* [INFORMATION SUPPLIED]

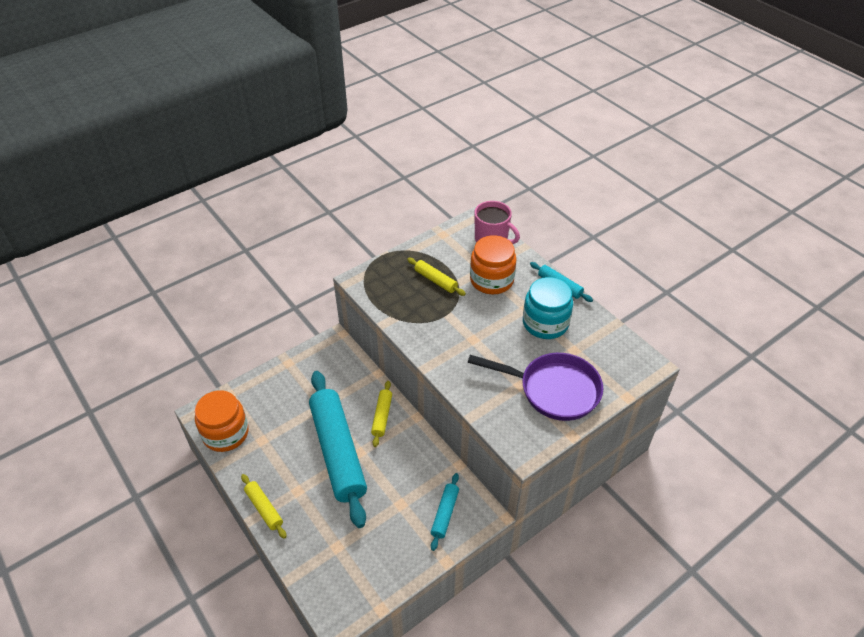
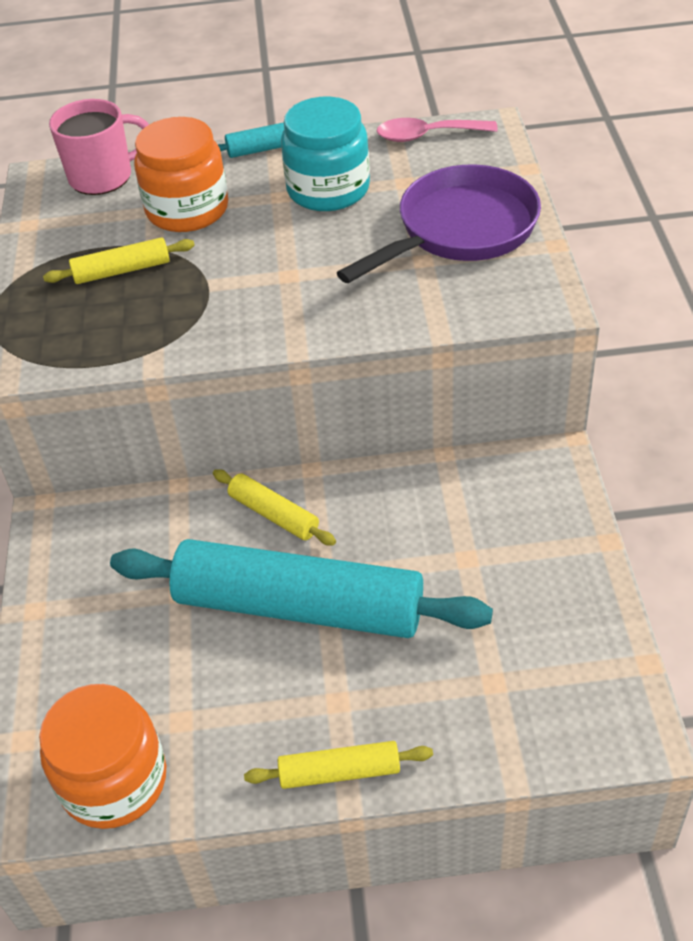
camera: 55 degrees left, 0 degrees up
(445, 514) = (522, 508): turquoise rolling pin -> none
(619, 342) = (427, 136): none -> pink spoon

---

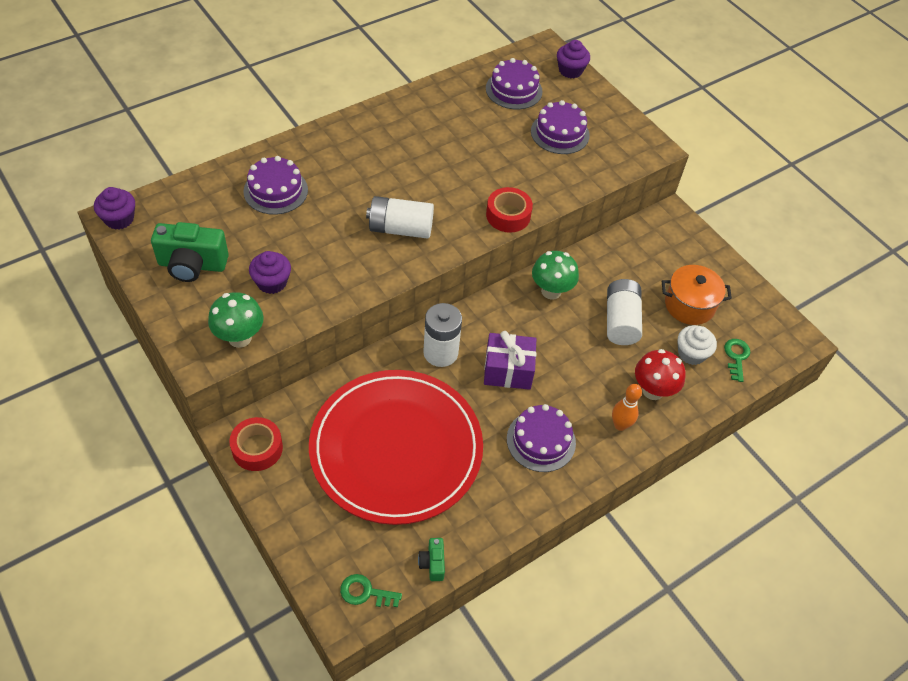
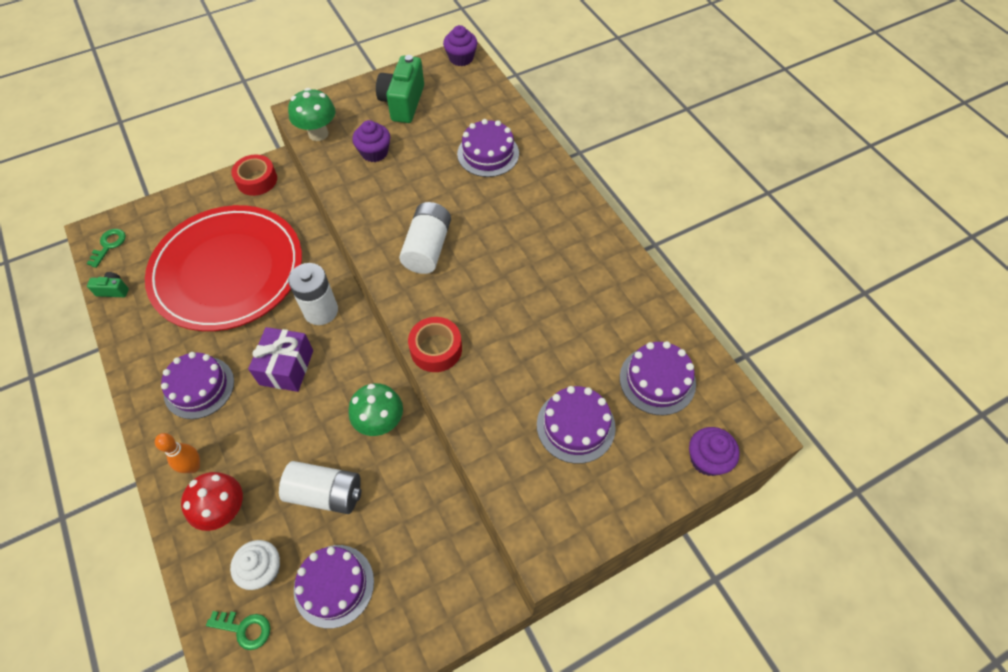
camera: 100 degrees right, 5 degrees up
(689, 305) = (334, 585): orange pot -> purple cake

* [TASK DIRECTIONS] Out of the data above, give again only the lines starting at the one holding "camera: 55 degrees left, 0 degrees up" and ending at the one holding "(619, 342) = (427, 136): none -> pink spoon", unchanged.

* [ANSWER]
camera: 55 degrees left, 0 degrees up
(445, 514) = (522, 508): turquoise rolling pin -> none
(619, 342) = (427, 136): none -> pink spoon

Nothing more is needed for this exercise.